Check every line of the entries for the string "traffic" and return the ones that contain it.

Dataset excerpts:
####
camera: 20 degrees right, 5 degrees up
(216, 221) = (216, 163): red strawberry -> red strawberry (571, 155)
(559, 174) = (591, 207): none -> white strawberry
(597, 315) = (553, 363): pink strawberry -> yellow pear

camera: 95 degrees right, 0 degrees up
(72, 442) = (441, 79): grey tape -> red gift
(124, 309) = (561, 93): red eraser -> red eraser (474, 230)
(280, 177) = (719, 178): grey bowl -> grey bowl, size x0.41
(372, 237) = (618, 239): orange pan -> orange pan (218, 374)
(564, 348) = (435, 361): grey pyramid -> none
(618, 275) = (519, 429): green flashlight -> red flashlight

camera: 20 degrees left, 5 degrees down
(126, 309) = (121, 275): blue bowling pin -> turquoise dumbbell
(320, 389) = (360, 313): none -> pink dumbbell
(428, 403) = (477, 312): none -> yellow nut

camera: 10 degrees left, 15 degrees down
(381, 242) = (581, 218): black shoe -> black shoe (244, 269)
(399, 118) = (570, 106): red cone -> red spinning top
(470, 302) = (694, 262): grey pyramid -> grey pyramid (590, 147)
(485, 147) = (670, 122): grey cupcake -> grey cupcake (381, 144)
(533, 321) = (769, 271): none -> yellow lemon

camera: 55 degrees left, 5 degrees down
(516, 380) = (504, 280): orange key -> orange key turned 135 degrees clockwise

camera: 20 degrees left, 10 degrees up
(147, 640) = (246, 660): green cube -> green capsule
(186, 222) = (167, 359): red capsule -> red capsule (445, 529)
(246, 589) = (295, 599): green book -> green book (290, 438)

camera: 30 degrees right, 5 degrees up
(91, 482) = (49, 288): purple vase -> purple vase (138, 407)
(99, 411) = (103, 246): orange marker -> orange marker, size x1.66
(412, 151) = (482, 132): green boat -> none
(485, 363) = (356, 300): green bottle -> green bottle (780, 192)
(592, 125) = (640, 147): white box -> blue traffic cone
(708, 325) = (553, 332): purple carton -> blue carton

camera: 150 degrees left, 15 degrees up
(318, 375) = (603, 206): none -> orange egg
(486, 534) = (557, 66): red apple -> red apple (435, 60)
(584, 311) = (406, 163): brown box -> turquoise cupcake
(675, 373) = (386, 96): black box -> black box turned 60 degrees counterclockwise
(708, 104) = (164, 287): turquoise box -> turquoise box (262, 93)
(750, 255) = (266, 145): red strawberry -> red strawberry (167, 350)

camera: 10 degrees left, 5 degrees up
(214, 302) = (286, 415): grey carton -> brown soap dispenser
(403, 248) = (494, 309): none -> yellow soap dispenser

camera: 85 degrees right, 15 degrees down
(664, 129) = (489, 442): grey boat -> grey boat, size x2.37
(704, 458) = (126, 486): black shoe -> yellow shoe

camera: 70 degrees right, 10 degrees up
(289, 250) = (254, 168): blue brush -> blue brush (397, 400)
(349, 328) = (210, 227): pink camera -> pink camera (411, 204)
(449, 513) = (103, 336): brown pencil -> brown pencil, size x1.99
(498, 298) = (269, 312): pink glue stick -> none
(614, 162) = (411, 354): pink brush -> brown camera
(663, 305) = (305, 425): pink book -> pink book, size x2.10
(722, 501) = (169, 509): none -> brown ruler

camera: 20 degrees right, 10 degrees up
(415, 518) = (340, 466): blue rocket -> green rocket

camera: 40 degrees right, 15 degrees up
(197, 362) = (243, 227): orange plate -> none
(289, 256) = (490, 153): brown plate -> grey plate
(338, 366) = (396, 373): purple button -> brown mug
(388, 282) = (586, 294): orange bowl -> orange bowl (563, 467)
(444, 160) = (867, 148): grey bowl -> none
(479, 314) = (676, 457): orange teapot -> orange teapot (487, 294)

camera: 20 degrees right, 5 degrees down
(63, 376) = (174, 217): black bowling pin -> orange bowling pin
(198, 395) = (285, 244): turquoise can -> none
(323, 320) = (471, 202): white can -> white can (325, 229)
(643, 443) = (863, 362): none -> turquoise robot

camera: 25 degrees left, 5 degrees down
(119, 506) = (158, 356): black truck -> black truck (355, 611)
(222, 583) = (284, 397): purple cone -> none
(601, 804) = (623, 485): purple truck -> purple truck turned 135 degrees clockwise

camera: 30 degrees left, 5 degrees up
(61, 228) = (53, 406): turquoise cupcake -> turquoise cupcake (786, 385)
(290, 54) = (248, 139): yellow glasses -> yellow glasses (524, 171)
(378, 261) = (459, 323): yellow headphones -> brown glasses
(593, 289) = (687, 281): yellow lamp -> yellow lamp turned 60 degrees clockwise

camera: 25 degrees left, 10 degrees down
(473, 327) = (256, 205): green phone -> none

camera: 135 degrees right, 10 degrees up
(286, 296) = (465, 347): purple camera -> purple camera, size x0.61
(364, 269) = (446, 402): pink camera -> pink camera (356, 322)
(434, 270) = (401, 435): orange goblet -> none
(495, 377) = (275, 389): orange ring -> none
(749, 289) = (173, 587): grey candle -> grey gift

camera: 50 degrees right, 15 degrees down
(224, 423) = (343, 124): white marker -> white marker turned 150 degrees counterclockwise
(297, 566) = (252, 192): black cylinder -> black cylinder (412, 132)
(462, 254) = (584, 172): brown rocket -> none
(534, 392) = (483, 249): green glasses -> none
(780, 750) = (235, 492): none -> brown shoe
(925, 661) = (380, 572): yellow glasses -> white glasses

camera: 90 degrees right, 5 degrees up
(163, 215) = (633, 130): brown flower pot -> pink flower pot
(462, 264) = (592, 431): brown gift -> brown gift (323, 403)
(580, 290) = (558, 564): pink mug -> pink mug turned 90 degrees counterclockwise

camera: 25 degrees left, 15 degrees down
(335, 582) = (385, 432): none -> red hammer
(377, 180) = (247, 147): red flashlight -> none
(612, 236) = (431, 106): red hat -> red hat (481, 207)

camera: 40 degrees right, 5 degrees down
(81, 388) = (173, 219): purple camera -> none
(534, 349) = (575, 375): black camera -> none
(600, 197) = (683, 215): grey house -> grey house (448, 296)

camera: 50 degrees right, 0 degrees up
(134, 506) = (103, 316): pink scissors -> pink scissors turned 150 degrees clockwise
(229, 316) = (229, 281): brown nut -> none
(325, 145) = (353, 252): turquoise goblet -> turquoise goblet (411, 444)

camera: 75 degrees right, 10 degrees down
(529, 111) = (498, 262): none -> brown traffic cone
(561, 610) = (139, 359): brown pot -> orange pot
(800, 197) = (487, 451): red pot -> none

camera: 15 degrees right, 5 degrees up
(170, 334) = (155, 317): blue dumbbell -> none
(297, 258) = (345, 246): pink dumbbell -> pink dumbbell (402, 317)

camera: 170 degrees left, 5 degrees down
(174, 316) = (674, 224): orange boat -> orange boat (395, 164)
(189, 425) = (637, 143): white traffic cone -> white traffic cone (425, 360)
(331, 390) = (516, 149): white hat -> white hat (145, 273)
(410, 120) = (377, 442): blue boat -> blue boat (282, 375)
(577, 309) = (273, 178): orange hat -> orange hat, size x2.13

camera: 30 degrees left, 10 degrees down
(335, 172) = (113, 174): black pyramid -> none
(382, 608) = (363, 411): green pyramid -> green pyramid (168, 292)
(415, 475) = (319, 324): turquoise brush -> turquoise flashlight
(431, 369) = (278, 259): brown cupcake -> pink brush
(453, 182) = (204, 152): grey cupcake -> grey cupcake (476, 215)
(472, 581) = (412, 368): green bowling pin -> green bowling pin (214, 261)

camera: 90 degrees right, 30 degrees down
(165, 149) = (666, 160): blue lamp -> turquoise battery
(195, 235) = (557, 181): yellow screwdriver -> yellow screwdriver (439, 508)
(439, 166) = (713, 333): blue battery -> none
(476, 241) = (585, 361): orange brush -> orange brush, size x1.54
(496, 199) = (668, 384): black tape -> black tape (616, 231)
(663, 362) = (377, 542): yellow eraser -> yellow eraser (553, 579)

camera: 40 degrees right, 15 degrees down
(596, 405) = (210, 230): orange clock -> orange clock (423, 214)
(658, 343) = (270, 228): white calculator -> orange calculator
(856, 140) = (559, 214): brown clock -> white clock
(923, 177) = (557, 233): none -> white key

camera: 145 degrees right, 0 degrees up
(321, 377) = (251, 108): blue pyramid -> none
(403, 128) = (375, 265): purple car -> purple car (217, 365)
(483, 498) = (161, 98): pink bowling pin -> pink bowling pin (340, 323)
####
* **Task output**
(592, 125) = (640, 147): white box -> blue traffic cone
(529, 111) = (498, 262): none -> brown traffic cone
(189, 425) = (637, 143): white traffic cone -> white traffic cone (425, 360)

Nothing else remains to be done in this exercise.